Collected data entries
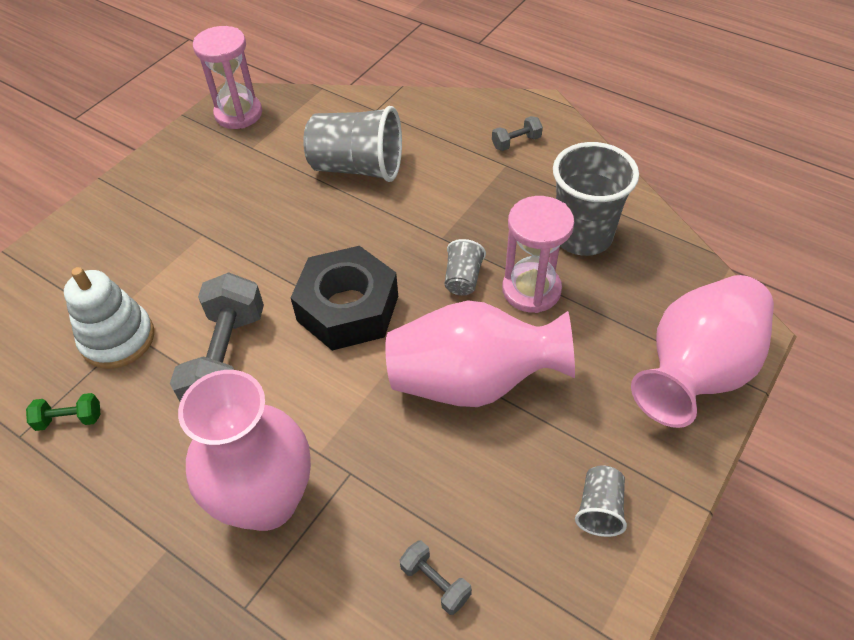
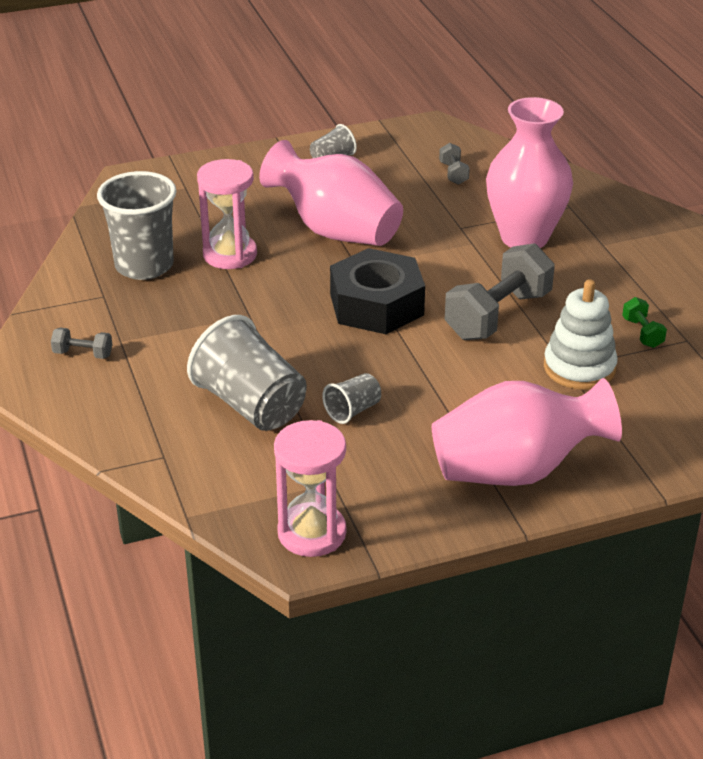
camera: 145 degrees left, 15 degrees down
green dumbbell [26,393,101,431] -> green dumbbell turned 45 degrees clockwise [622,297,667,348]
grey cup [444,239,486,296] -> grey cup moved to [322,373,381,424]
pink vase [631,275,774,428] -> pink vase moved to [432,378,622,486]

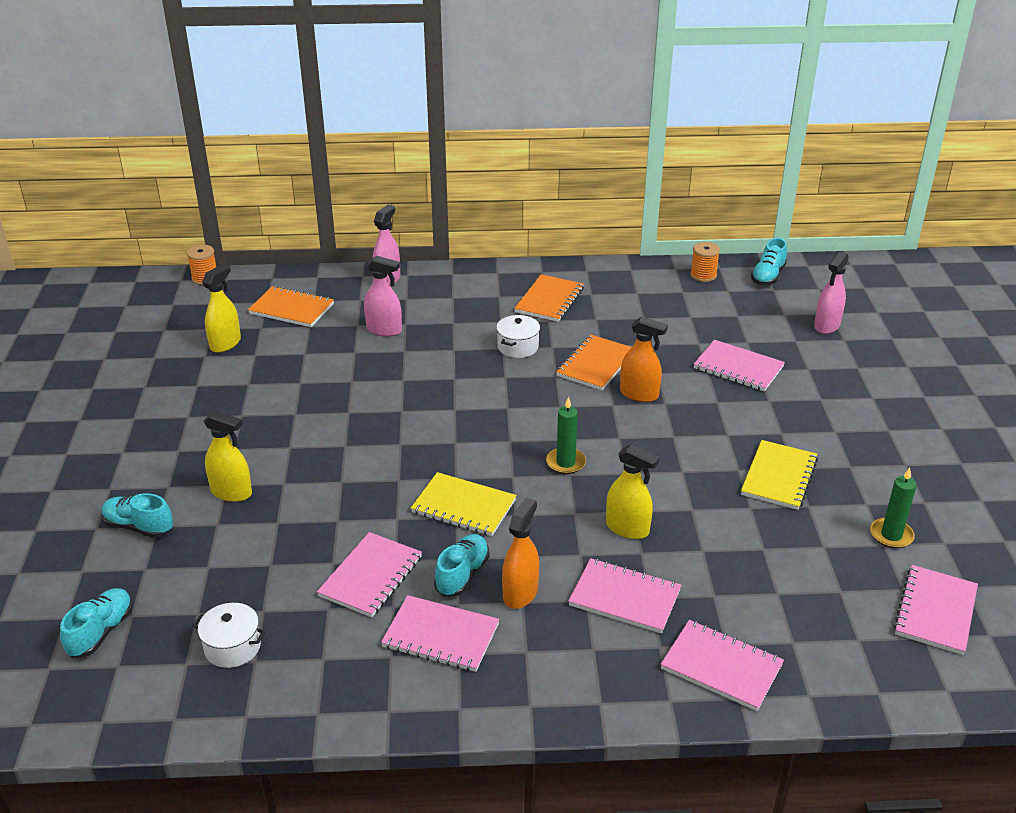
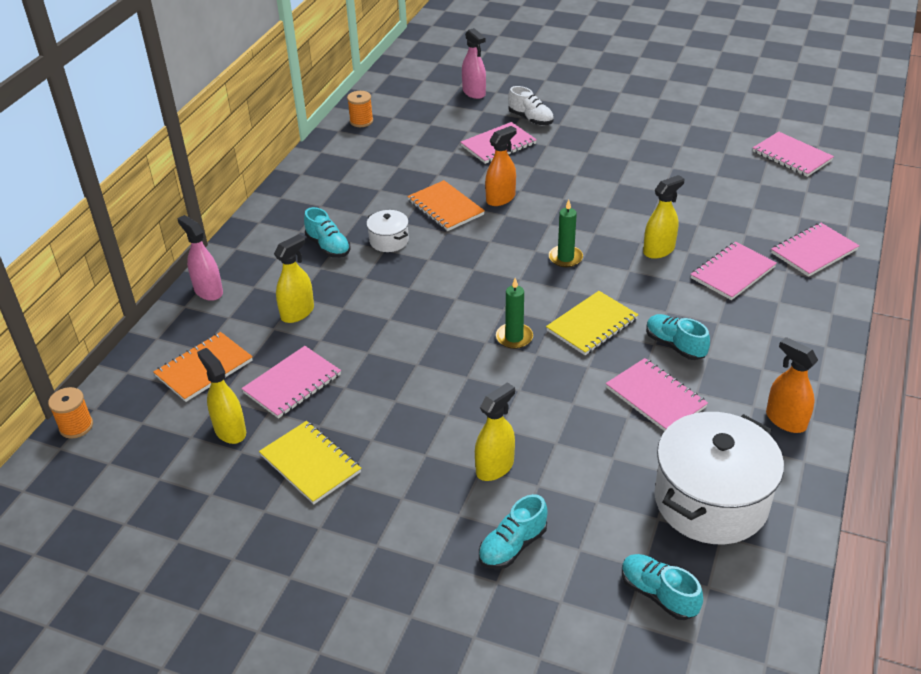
camera: 65 degrees left, 5 degrees up
white pot [193,603,266,668] -> white pot [654,412,784,544], size x2.18
pink spray bottle [364,256,402,337] -> yellow spray bottle [274,234,314,323]
pink notebook [381,595,499,672] -> pink notebook moved to [241,346,341,419]
orange spray bottle [502,498,539,609] -> orange spray bottle moved to [766,337,818,433]
orange notebook [514,274,584,322] -> none
yellow notebook [741,440,818,510] -> yellow notebook moved to [259,421,361,504]
turquoise shoe [751,238,787,285] -> turquoise shoe moved to [304,207,350,258]
green candle [870,468,916,548] -> green candle moved to [496,278,533,349]
none -> white shoe [508,86,554,125]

AIM OF THE TASK: Give back exactly the lines from the one containing "grey cup [444,239,486,296]" to the final line of the entries, both included, and no picture.

WRITTEN ANSWER:
grey cup [444,239,486,296] -> grey cup moved to [322,373,381,424]
pink vase [631,275,774,428] -> pink vase moved to [432,378,622,486]

camera: 65 degrees left, 5 degrees up
white pot [193,603,266,668] -> white pot [654,412,784,544], size x2.18
pink spray bottle [364,256,402,337] -> yellow spray bottle [274,234,314,323]
pink notebook [381,595,499,672] -> pink notebook moved to [241,346,341,419]
orange spray bottle [502,498,539,609] -> orange spray bottle moved to [766,337,818,433]
orange notebook [514,274,584,322] -> none
yellow notebook [741,440,818,510] -> yellow notebook moved to [259,421,361,504]
turquoise shoe [751,238,787,285] -> turquoise shoe moved to [304,207,350,258]
green candle [870,468,916,548] -> green candle moved to [496,278,533,349]
none -> white shoe [508,86,554,125]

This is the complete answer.